Activity: Could you please return each line of the data that has the word "boat"?
Provided material Block Start
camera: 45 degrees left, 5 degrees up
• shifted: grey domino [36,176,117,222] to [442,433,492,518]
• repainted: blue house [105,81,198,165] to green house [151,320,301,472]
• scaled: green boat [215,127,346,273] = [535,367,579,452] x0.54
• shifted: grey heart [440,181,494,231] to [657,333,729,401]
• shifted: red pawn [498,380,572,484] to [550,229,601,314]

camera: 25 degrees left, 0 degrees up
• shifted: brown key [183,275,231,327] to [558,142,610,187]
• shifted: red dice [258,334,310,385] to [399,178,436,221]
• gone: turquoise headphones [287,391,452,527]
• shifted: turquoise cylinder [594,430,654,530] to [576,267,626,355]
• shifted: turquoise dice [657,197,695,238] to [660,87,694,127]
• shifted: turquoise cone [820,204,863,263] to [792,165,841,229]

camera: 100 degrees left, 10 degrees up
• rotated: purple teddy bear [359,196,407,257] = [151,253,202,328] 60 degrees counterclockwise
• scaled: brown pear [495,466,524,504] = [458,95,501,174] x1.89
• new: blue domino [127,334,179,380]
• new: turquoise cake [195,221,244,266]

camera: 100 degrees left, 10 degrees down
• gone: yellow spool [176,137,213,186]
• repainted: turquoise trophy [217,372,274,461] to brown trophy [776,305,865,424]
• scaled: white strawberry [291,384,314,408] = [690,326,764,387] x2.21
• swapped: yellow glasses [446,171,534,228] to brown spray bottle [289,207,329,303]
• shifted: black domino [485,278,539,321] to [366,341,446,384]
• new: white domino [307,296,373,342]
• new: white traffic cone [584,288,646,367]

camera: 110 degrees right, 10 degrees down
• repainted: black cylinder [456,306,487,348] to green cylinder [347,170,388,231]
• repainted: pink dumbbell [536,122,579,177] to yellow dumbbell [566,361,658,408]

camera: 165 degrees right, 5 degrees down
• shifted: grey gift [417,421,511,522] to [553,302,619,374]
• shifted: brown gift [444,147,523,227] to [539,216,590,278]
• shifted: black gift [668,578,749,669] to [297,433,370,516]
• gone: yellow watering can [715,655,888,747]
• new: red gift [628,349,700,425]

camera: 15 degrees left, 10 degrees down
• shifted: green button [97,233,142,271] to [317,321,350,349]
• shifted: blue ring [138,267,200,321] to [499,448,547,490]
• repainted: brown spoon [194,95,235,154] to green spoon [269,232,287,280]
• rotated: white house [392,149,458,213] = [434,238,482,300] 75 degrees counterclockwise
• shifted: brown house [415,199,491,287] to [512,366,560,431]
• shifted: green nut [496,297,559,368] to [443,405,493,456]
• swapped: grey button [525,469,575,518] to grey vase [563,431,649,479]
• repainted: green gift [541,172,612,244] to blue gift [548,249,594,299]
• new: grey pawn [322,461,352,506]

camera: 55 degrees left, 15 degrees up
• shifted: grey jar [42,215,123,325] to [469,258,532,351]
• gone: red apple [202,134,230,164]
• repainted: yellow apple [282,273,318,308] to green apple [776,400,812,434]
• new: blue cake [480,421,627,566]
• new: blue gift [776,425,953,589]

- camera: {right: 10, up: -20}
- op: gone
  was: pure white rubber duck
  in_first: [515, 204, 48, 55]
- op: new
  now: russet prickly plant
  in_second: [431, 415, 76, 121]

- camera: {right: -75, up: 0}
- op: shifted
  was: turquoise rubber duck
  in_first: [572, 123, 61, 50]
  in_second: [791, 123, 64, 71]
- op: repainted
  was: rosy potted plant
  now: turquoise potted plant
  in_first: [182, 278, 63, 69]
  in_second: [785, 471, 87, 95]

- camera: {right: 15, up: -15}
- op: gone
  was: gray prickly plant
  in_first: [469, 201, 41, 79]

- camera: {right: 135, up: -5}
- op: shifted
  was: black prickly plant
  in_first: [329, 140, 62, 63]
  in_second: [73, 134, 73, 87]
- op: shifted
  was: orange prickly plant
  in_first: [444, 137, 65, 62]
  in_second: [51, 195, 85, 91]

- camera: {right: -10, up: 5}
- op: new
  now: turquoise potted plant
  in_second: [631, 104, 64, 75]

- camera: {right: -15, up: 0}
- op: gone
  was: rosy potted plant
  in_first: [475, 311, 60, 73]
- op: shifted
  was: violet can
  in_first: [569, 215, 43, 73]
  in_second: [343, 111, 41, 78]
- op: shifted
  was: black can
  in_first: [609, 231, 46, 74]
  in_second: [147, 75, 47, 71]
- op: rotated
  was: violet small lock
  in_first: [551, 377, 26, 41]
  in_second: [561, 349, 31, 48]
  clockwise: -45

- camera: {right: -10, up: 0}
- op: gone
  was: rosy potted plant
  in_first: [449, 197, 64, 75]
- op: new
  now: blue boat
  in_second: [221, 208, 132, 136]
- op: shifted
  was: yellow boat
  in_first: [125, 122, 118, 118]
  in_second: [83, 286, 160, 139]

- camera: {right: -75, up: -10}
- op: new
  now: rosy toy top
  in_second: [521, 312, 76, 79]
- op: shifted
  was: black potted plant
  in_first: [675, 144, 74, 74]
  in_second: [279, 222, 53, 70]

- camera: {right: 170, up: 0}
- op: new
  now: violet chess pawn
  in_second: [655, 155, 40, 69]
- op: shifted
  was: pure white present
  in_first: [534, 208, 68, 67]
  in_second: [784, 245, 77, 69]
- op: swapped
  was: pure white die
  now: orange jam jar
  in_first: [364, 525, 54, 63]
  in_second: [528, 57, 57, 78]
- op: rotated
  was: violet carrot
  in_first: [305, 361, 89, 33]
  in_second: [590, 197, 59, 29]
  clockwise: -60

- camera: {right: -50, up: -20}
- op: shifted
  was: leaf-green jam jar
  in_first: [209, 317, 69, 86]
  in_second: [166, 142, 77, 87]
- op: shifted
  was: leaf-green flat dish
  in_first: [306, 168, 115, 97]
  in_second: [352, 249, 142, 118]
Provided material Block End
Answer section:
• scaled: green boat [215,127,346,273] = [535,367,579,452] x0.54
  now: blue boat
  was: yellow boat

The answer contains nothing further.